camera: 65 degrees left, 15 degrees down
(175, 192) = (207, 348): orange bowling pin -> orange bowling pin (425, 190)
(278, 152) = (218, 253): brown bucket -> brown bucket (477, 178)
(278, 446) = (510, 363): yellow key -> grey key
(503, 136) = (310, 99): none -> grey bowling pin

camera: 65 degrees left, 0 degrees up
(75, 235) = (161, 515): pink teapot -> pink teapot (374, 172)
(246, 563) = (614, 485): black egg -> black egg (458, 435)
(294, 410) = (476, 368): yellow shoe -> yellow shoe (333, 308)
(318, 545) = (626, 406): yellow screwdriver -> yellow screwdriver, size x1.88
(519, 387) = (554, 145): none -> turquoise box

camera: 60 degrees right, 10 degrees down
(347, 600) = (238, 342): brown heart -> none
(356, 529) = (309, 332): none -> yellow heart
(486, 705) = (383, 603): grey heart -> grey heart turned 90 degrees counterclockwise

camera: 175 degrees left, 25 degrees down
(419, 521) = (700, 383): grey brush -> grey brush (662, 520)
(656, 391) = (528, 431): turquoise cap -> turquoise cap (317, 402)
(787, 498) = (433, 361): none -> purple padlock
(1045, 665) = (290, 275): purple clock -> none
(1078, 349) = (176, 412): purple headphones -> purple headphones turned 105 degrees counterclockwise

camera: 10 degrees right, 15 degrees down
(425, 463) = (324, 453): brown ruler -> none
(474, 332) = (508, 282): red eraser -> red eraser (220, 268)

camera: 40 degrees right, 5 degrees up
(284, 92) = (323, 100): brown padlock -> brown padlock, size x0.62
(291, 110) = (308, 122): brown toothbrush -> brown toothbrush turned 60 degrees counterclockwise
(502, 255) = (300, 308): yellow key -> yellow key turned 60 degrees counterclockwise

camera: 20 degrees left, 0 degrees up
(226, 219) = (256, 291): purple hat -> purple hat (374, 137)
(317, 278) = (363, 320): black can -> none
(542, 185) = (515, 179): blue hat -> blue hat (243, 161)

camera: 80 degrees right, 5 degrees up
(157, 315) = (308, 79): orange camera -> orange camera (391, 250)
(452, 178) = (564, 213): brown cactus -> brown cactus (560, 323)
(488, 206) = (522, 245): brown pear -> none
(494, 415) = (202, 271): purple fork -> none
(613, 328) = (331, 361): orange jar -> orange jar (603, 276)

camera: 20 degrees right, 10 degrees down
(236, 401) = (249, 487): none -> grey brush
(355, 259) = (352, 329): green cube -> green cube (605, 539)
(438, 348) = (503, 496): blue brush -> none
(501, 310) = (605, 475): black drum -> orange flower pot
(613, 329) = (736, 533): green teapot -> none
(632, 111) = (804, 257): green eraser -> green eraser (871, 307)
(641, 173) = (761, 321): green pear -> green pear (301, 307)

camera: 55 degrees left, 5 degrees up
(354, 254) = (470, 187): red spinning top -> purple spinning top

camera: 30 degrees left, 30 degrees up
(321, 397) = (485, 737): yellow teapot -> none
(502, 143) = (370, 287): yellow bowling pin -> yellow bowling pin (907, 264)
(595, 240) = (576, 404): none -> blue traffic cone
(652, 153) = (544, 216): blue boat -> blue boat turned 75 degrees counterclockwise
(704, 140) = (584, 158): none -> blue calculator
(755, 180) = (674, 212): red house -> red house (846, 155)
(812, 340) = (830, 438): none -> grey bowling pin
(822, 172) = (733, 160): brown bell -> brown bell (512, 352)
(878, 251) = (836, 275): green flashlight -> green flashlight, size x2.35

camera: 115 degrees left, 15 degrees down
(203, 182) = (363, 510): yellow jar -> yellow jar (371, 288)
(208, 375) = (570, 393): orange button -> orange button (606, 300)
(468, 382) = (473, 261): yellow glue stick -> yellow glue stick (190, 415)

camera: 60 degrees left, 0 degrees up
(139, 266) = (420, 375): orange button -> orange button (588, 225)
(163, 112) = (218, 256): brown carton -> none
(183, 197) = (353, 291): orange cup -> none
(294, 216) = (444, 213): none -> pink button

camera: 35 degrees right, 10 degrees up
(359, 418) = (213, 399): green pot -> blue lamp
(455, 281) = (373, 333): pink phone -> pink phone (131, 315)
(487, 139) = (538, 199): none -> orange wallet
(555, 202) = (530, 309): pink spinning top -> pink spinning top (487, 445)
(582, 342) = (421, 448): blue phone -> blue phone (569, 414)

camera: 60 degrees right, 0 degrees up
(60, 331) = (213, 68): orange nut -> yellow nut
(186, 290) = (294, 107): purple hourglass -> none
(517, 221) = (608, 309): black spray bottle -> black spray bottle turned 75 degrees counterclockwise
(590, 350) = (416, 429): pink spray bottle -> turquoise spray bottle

ABOUT THIS TASK
The data should be written out again in full, exactly as it stands.

EXERCISE RESULT
camera: 65 degrees left, 15 degrees down
(175, 192) = (207, 348): orange bowling pin -> orange bowling pin (425, 190)
(278, 152) = (218, 253): brown bucket -> brown bucket (477, 178)
(278, 446) = (510, 363): yellow key -> grey key
(503, 136) = (310, 99): none -> grey bowling pin

camera: 65 degrees left, 0 degrees up
(75, 235) = (161, 515): pink teapot -> pink teapot (374, 172)
(246, 563) = (614, 485): black egg -> black egg (458, 435)
(294, 410) = (476, 368): yellow shoe -> yellow shoe (333, 308)
(318, 545) = (626, 406): yellow screwdriver -> yellow screwdriver, size x1.88
(519, 387) = (554, 145): none -> turquoise box

camera: 60 degrees right, 10 degrees down
(347, 600) = (238, 342): brown heart -> none
(356, 529) = (309, 332): none -> yellow heart
(486, 705) = (383, 603): grey heart -> grey heart turned 90 degrees counterclockwise

camera: 175 degrees left, 25 degrees down
(419, 521) = (700, 383): grey brush -> grey brush (662, 520)
(656, 391) = (528, 431): turquoise cap -> turquoise cap (317, 402)
(787, 498) = (433, 361): none -> purple padlock
(1045, 665) = (290, 275): purple clock -> none
(1078, 349) = (176, 412): purple headphones -> purple headphones turned 105 degrees counterclockwise

camera: 10 degrees right, 15 degrees down
(425, 463) = (324, 453): brown ruler -> none
(474, 332) = (508, 282): red eraser -> red eraser (220, 268)

camera: 40 degrees right, 5 degrees up
(284, 92) = (323, 100): brown padlock -> brown padlock, size x0.62
(291, 110) = (308, 122): brown toothbrush -> brown toothbrush turned 60 degrees counterclockwise
(502, 255) = (300, 308): yellow key -> yellow key turned 60 degrees counterclockwise

camera: 20 degrees left, 0 degrees up
(226, 219) = (256, 291): purple hat -> purple hat (374, 137)
(317, 278) = (363, 320): black can -> none
(542, 185) = (515, 179): blue hat -> blue hat (243, 161)

camera: 80 degrees right, 5 degrees up
(157, 315) = (308, 79): orange camera -> orange camera (391, 250)
(452, 178) = (564, 213): brown cactus -> brown cactus (560, 323)
(488, 206) = (522, 245): brown pear -> none
(494, 415) = (202, 271): purple fork -> none
(613, 328) = (331, 361): orange jar -> orange jar (603, 276)

camera: 20 degrees right, 10 degrees down
(236, 401) = (249, 487): none -> grey brush
(355, 259) = (352, 329): green cube -> green cube (605, 539)
(438, 348) = (503, 496): blue brush -> none
(501, 310) = (605, 475): black drum -> orange flower pot
(613, 329) = (736, 533): green teapot -> none
(632, 111) = (804, 257): green eraser -> green eraser (871, 307)
(641, 173) = (761, 321): green pear -> green pear (301, 307)

camera: 55 degrees left, 5 degrees up
(354, 254) = (470, 187): red spinning top -> purple spinning top

camera: 30 degrees left, 30 degrees up
(321, 397) = (485, 737): yellow teapot -> none
(502, 143) = (370, 287): yellow bowling pin -> yellow bowling pin (907, 264)
(595, 240) = (576, 404): none -> blue traffic cone
(652, 153) = (544, 216): blue boat -> blue boat turned 75 degrees counterclockwise
(704, 140) = (584, 158): none -> blue calculator
(755, 180) = (674, 212): red house -> red house (846, 155)
(812, 340) = (830, 438): none -> grey bowling pin
(822, 172) = (733, 160): brown bell -> brown bell (512, 352)
(878, 251) = (836, 275): green flashlight -> green flashlight, size x2.35

camera: 115 degrees left, 15 degrees down
(203, 182) = (363, 510): yellow jar -> yellow jar (371, 288)
(208, 375) = (570, 393): orange button -> orange button (606, 300)
(468, 382) = (473, 261): yellow glue stick -> yellow glue stick (190, 415)

camera: 60 degrees left, 0 degrees up
(139, 266) = (420, 375): orange button -> orange button (588, 225)
(163, 112) = (218, 256): brown carton -> none
(183, 197) = (353, 291): orange cup -> none
(294, 216) = (444, 213): none -> pink button

camera: 35 degrees right, 10 degrees up
(359, 418) = (213, 399): green pot -> blue lamp
(455, 281) = (373, 333): pink phone -> pink phone (131, 315)
(487, 139) = (538, 199): none -> orange wallet
(555, 202) = (530, 309): pink spinning top -> pink spinning top (487, 445)
(582, 342) = (421, 448): blue phone -> blue phone (569, 414)

camera: 60 degrees right, 0 degrees up
(60, 331) = (213, 68): orange nut -> yellow nut
(186, 290) = (294, 107): purple hourglass -> none
(517, 221) = (608, 309): black spray bottle -> black spray bottle turned 75 degrees counterclockwise
(590, 350) = (416, 429): pink spray bottle -> turquoise spray bottle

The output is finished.